> [What the task asks]: Nothing is needed except the lines below that run from the one with "(415, 428) = (337, 372): grey" through the one with "(192, 382) = (663, 206): yellow", repeated exactly.

> [Records supplied]:
◆ ◆ ◆ ◆ ◆

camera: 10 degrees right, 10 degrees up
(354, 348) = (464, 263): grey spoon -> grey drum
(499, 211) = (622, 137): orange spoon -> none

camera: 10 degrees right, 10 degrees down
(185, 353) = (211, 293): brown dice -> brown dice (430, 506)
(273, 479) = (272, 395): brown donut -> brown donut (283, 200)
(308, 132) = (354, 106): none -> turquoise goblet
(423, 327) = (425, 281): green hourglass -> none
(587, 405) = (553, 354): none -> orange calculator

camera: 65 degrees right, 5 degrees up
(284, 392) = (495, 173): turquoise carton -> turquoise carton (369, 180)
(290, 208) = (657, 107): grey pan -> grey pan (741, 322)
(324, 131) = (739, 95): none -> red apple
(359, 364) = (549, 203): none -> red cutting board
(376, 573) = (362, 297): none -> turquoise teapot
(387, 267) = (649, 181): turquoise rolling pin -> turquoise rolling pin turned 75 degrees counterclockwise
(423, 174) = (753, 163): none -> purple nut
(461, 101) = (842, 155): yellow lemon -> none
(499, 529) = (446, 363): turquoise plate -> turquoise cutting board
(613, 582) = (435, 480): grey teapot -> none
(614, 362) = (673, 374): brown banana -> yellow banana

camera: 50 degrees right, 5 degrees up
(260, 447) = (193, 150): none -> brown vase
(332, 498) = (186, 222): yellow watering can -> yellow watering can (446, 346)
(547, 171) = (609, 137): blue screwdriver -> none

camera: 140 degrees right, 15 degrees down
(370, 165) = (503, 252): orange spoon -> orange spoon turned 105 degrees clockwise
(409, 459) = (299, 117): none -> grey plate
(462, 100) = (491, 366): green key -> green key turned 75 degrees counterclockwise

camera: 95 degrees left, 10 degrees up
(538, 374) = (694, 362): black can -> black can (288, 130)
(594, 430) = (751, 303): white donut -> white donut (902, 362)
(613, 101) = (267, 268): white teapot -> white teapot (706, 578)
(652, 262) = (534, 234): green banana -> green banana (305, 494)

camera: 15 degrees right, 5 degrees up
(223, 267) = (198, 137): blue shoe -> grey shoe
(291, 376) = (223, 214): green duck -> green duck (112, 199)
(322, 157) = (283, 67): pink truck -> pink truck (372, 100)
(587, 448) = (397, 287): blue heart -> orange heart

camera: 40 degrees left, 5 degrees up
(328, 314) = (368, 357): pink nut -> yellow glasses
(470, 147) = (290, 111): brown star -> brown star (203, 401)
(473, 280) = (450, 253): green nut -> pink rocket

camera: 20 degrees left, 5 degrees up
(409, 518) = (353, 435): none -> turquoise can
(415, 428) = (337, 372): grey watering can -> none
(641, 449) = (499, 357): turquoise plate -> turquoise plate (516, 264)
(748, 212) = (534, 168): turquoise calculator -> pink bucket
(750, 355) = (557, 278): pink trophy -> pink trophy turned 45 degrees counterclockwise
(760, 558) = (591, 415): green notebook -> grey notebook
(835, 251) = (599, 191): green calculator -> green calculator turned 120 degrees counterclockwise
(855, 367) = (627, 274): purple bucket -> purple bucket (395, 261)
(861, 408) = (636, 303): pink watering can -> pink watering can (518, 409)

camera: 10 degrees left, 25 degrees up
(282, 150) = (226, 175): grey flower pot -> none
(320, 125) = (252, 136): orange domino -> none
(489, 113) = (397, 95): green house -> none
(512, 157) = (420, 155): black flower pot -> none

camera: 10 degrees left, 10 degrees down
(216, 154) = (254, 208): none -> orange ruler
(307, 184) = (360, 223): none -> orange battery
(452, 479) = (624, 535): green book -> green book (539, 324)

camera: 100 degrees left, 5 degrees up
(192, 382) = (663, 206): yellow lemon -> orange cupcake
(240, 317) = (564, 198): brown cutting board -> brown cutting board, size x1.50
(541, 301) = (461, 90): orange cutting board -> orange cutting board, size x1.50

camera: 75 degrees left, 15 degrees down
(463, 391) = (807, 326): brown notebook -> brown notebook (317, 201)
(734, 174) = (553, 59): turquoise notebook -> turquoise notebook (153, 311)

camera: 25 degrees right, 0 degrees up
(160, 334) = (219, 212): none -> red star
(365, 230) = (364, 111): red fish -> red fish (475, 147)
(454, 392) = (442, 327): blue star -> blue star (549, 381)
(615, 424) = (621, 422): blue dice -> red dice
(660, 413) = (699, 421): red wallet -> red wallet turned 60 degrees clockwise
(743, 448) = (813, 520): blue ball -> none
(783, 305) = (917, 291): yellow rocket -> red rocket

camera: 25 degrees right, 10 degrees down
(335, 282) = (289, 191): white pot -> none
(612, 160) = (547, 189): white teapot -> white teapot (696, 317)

◆ ◆ ◆ ◆ ◆

> [Expected output]:
(415, 428) = (337, 372): grey watering can -> none
(641, 449) = (499, 357): turquoise plate -> turquoise plate (516, 264)
(748, 212) = (534, 168): turquoise calculator -> pink bucket
(750, 355) = (557, 278): pink trophy -> pink trophy turned 45 degrees counterclockwise
(760, 558) = (591, 415): green notebook -> grey notebook
(835, 251) = (599, 191): green calculator -> green calculator turned 120 degrees counterclockwise
(855, 367) = (627, 274): purple bucket -> purple bucket (395, 261)
(861, 408) = (636, 303): pink watering can -> pink watering can (518, 409)

camera: 10 degrees left, 25 degrees up
(282, 150) = (226, 175): grey flower pot -> none
(320, 125) = (252, 136): orange domino -> none
(489, 113) = (397, 95): green house -> none
(512, 157) = (420, 155): black flower pot -> none

camera: 10 degrees left, 10 degrees down
(216, 154) = (254, 208): none -> orange ruler
(307, 184) = (360, 223): none -> orange battery
(452, 479) = (624, 535): green book -> green book (539, 324)

camera: 100 degrees left, 5 degrees up
(192, 382) = (663, 206): yellow lemon -> orange cupcake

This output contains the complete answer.